▶ [Exercise data]:
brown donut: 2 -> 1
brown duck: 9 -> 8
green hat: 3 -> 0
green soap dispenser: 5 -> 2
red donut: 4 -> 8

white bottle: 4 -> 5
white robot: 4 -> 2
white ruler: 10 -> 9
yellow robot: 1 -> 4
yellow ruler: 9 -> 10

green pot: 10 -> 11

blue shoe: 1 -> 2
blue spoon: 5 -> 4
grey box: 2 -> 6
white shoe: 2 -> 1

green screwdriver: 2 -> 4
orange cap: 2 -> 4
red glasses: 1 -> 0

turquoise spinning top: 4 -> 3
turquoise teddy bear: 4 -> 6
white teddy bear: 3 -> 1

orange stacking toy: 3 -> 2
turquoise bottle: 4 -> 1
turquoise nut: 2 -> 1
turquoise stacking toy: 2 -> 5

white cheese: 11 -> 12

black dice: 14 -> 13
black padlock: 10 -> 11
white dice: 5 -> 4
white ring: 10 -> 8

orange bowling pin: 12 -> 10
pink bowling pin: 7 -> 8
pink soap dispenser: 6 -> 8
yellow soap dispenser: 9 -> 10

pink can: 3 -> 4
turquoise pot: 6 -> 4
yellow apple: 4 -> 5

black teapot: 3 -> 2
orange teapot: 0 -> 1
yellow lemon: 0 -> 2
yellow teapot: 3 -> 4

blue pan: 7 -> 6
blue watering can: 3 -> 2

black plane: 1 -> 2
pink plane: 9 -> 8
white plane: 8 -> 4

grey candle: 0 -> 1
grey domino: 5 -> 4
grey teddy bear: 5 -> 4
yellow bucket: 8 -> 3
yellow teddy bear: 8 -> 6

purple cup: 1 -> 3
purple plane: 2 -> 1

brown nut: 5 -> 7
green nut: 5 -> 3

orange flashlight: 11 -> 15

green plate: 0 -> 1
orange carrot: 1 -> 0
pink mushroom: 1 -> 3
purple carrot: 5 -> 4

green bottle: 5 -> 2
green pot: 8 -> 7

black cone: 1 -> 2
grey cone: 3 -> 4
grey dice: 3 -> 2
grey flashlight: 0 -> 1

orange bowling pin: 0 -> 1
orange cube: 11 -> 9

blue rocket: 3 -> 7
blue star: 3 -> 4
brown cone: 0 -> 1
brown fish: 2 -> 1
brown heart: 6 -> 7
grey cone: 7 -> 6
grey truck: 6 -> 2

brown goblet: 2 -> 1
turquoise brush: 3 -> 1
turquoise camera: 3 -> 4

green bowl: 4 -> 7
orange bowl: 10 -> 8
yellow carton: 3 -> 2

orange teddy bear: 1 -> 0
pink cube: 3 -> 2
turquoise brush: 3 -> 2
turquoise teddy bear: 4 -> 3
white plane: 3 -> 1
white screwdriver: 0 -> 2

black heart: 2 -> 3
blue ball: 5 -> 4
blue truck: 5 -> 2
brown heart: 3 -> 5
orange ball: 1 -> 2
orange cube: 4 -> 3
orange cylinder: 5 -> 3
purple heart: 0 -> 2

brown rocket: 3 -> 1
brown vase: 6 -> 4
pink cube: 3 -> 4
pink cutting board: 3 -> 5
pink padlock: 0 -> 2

▶ [Try it]:
Once you have read the data above, print all of it again exactly.

▶ [Result for this task]:
brown donut: 2 -> 1
brown duck: 9 -> 8
green hat: 3 -> 0
green soap dispenser: 5 -> 2
red donut: 4 -> 8

white bottle: 4 -> 5
white robot: 4 -> 2
white ruler: 10 -> 9
yellow robot: 1 -> 4
yellow ruler: 9 -> 10

green pot: 10 -> 11

blue shoe: 1 -> 2
blue spoon: 5 -> 4
grey box: 2 -> 6
white shoe: 2 -> 1

green screwdriver: 2 -> 4
orange cap: 2 -> 4
red glasses: 1 -> 0

turquoise spinning top: 4 -> 3
turquoise teddy bear: 4 -> 6
white teddy bear: 3 -> 1

orange stacking toy: 3 -> 2
turquoise bottle: 4 -> 1
turquoise nut: 2 -> 1
turquoise stacking toy: 2 -> 5

white cheese: 11 -> 12

black dice: 14 -> 13
black padlock: 10 -> 11
white dice: 5 -> 4
white ring: 10 -> 8

orange bowling pin: 12 -> 10
pink bowling pin: 7 -> 8
pink soap dispenser: 6 -> 8
yellow soap dispenser: 9 -> 10

pink can: 3 -> 4
turquoise pot: 6 -> 4
yellow apple: 4 -> 5

black teapot: 3 -> 2
orange teapot: 0 -> 1
yellow lemon: 0 -> 2
yellow teapot: 3 -> 4

blue pan: 7 -> 6
blue watering can: 3 -> 2

black plane: 1 -> 2
pink plane: 9 -> 8
white plane: 8 -> 4

grey candle: 0 -> 1
grey domino: 5 -> 4
grey teddy bear: 5 -> 4
yellow bucket: 8 -> 3
yellow teddy bear: 8 -> 6

purple cup: 1 -> 3
purple plane: 2 -> 1

brown nut: 5 -> 7
green nut: 5 -> 3

orange flashlight: 11 -> 15

green plate: 0 -> 1
orange carrot: 1 -> 0
pink mushroom: 1 -> 3
purple carrot: 5 -> 4

green bottle: 5 -> 2
green pot: 8 -> 7

black cone: 1 -> 2
grey cone: 3 -> 4
grey dice: 3 -> 2
grey flashlight: 0 -> 1

orange bowling pin: 0 -> 1
orange cube: 11 -> 9

blue rocket: 3 -> 7
blue star: 3 -> 4
brown cone: 0 -> 1
brown fish: 2 -> 1
brown heart: 6 -> 7
grey cone: 7 -> 6
grey truck: 6 -> 2

brown goblet: 2 -> 1
turquoise brush: 3 -> 1
turquoise camera: 3 -> 4

green bowl: 4 -> 7
orange bowl: 10 -> 8
yellow carton: 3 -> 2

orange teddy bear: 1 -> 0
pink cube: 3 -> 2
turquoise brush: 3 -> 2
turquoise teddy bear: 4 -> 3
white plane: 3 -> 1
white screwdriver: 0 -> 2

black heart: 2 -> 3
blue ball: 5 -> 4
blue truck: 5 -> 2
brown heart: 3 -> 5
orange ball: 1 -> 2
orange cube: 4 -> 3
orange cylinder: 5 -> 3
purple heart: 0 -> 2

brown rocket: 3 -> 1
brown vase: 6 -> 4
pink cube: 3 -> 4
pink cutting board: 3 -> 5
pink padlock: 0 -> 2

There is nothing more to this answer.